▶ WHAT THE TASK REQUIRES
Using the line that contains "red brick F3:F4" as the first line and the last line of the data as the final one, give every line in that range again exactly.
Top of SOURCE DATA
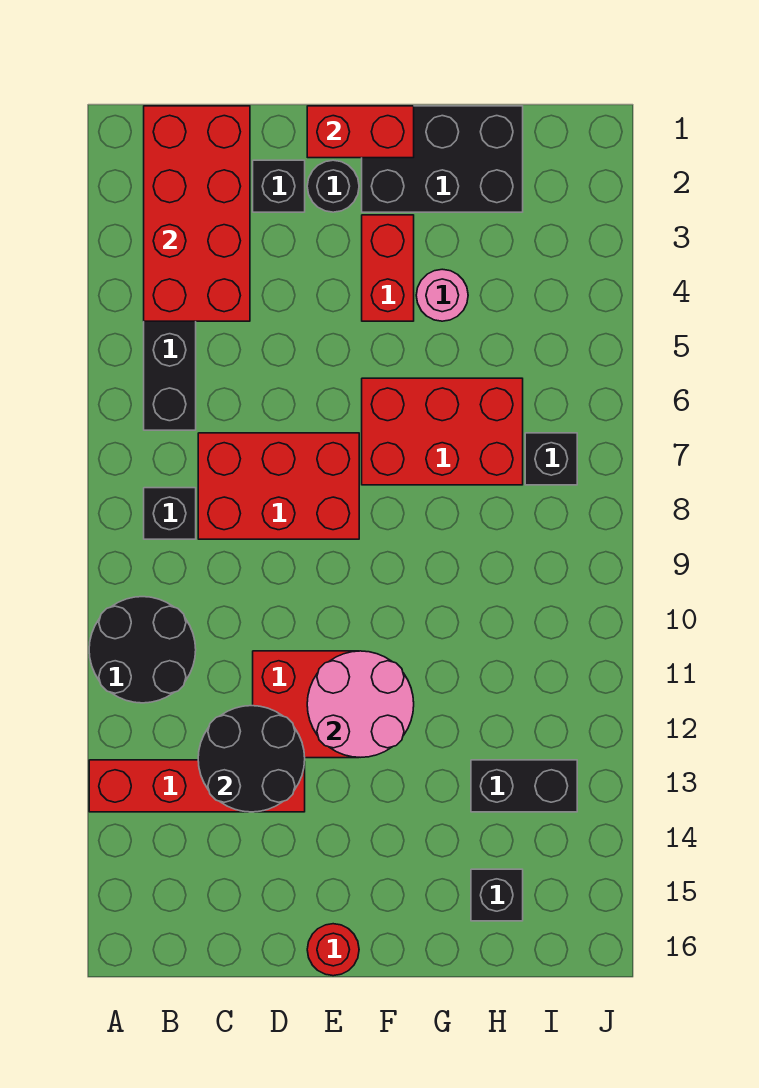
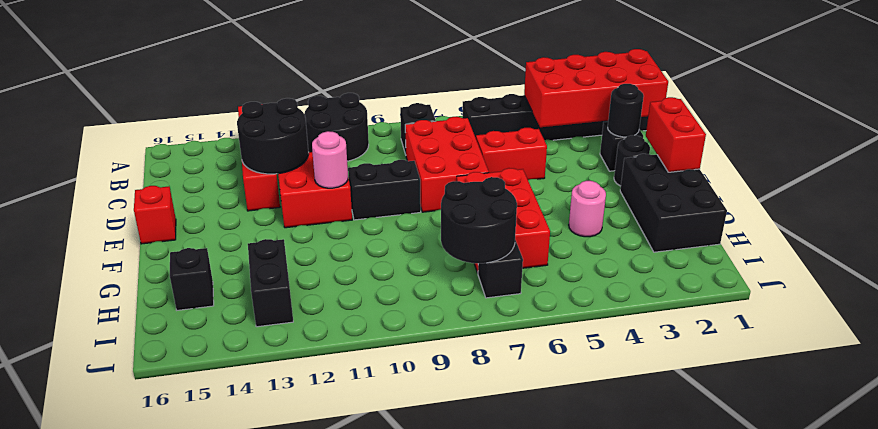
none -> black round brick D2 level 2
none -> black brick E9:E10 level 1
pink round brick E11:F12 level 2 -> pink round brick E11 level 2
red round brick E16 level 1 -> red brick E16 level 1
red brick F3:F4 level 1 -> red brick D5:D6 level 1
none -> black round brick H7:I8 level 2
Bottom of SOURCE DATA
▶ OUTPUT FOR THIS EXERCISE
red brick F3:F4 level 1 -> red brick D5:D6 level 1
none -> black round brick H7:I8 level 2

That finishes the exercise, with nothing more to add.